EXERCISE:
Repeat the listing that follows, character for character, minus the pictures.

EXERCISE INPUTS:
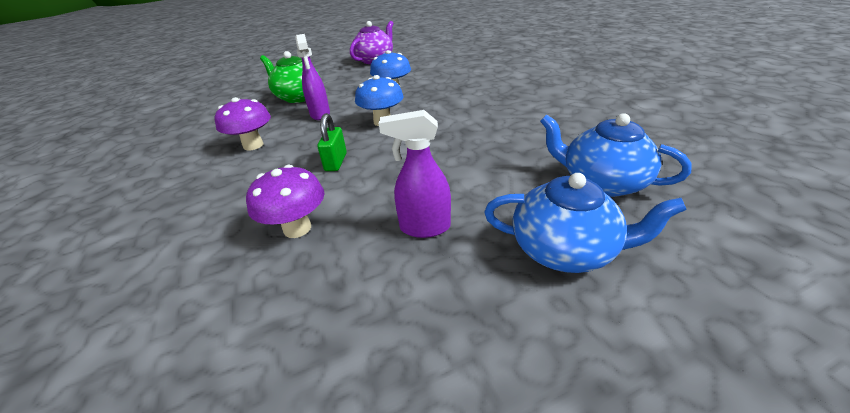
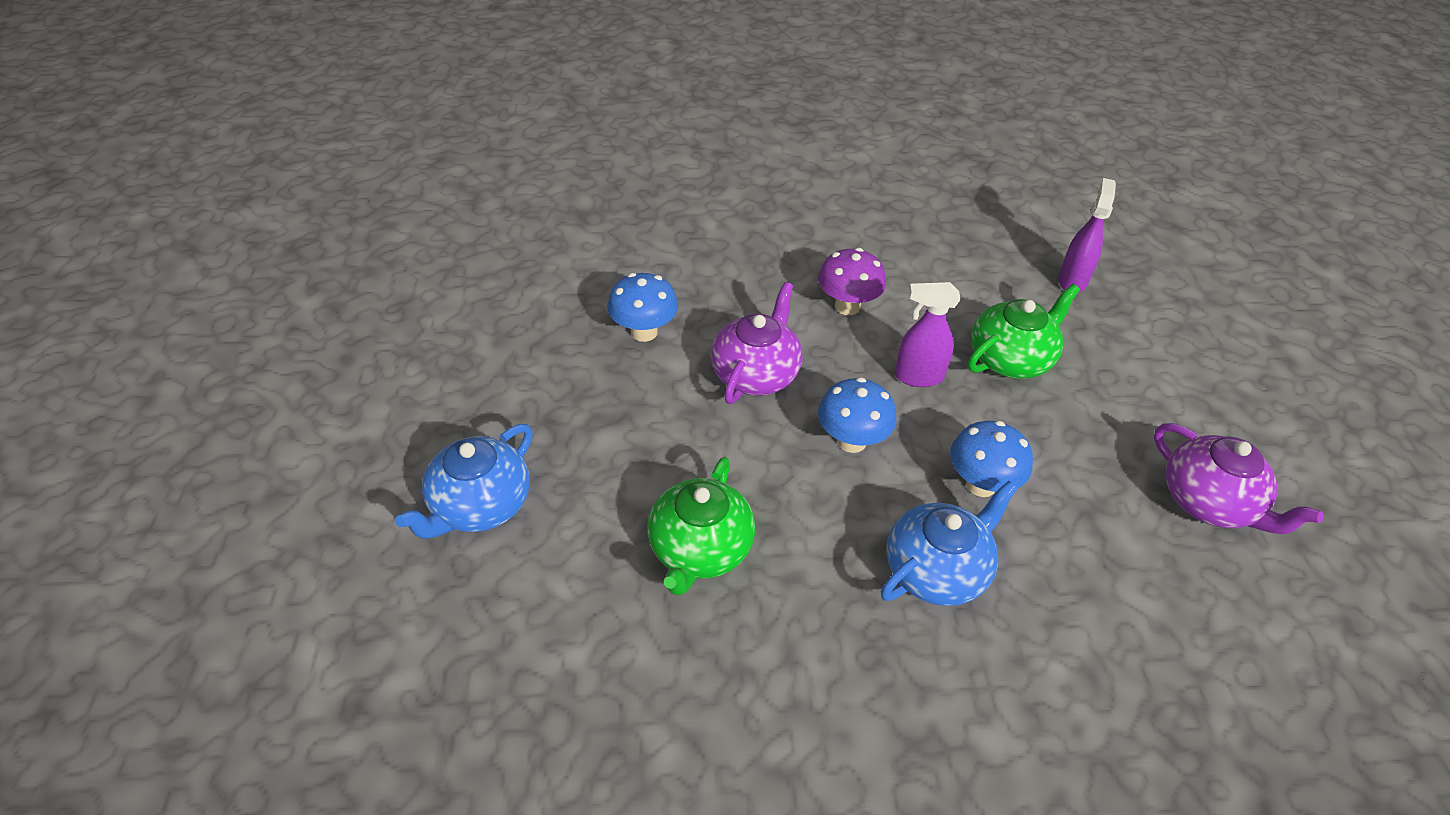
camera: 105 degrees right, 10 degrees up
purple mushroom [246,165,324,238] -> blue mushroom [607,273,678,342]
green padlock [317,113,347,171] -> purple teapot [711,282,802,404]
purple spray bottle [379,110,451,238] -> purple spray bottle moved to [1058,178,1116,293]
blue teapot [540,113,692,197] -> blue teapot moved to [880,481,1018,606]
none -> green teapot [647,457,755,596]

TASK OUTPUT:
camera: 105 degrees right, 10 degrees up
purple mushroom [246,165,324,238] -> blue mushroom [607,273,678,342]
green padlock [317,113,347,171] -> purple teapot [711,282,802,404]
purple spray bottle [379,110,451,238] -> purple spray bottle moved to [1058,178,1116,293]
blue teapot [540,113,692,197] -> blue teapot moved to [880,481,1018,606]
none -> green teapot [647,457,755,596]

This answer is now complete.